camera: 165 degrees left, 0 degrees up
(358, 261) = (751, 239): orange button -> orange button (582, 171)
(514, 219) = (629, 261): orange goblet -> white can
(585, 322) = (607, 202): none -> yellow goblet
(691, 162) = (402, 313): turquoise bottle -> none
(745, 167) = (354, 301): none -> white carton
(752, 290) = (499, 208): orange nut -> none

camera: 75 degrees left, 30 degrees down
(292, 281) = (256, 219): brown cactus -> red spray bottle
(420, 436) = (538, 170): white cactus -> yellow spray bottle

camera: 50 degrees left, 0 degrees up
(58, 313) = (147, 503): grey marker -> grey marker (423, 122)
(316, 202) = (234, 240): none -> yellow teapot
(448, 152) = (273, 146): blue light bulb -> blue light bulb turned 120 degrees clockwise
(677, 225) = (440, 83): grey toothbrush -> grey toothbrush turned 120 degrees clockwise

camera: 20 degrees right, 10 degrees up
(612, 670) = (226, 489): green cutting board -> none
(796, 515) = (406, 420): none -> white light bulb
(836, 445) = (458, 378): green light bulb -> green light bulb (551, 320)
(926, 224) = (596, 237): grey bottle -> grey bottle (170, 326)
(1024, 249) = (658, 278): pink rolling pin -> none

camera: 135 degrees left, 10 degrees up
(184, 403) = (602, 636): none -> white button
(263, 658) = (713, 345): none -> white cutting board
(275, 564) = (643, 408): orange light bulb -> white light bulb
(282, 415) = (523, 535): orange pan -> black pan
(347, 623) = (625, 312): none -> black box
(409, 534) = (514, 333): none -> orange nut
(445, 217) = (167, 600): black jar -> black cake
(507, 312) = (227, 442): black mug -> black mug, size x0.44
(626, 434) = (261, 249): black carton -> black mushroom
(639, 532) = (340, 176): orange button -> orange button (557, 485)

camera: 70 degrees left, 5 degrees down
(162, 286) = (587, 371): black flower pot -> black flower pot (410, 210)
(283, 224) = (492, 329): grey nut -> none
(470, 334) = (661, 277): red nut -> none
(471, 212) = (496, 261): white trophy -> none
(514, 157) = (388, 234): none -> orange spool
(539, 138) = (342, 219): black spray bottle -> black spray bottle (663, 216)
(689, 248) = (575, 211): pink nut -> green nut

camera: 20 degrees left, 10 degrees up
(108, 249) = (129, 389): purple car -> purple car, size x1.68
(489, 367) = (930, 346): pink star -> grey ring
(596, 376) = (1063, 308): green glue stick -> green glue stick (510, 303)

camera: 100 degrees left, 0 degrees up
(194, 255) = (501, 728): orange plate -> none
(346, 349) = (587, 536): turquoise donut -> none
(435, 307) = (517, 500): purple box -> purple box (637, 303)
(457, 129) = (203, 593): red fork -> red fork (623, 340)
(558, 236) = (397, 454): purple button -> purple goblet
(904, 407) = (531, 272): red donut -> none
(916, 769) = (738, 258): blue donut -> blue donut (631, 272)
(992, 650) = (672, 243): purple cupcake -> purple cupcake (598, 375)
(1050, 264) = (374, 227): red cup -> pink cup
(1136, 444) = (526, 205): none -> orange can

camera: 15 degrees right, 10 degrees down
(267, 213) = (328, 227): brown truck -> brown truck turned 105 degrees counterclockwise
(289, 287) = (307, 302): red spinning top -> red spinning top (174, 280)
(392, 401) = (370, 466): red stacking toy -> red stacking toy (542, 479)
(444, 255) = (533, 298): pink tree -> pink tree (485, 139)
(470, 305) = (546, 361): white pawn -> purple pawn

__________

TASK DIRECTIONS
Look above for the line holding "(796, 515) = (406, 420): none" and the line holding "(108, 249) = (129, 389): purple". Retype both, and every line between them, word for word and nothing else.

EXERCISE ANSWER
(796, 515) = (406, 420): none -> white light bulb
(836, 445) = (458, 378): green light bulb -> green light bulb (551, 320)
(926, 224) = (596, 237): grey bottle -> grey bottle (170, 326)
(1024, 249) = (658, 278): pink rolling pin -> none

camera: 135 degrees left, 10 degrees up
(184, 403) = (602, 636): none -> white button
(263, 658) = (713, 345): none -> white cutting board
(275, 564) = (643, 408): orange light bulb -> white light bulb
(282, 415) = (523, 535): orange pan -> black pan
(347, 623) = (625, 312): none -> black box
(409, 534) = (514, 333): none -> orange nut
(445, 217) = (167, 600): black jar -> black cake
(507, 312) = (227, 442): black mug -> black mug, size x0.44
(626, 434) = (261, 249): black carton -> black mushroom
(639, 532) = (340, 176): orange button -> orange button (557, 485)

camera: 70 degrees left, 5 degrees down
(162, 286) = (587, 371): black flower pot -> black flower pot (410, 210)
(283, 224) = (492, 329): grey nut -> none
(470, 334) = (661, 277): red nut -> none
(471, 212) = (496, 261): white trophy -> none
(514, 157) = (388, 234): none -> orange spool
(539, 138) = (342, 219): black spray bottle -> black spray bottle (663, 216)
(689, 248) = (575, 211): pink nut -> green nut

camera: 20 degrees left, 10 degrees up
(108, 249) = (129, 389): purple car -> purple car, size x1.68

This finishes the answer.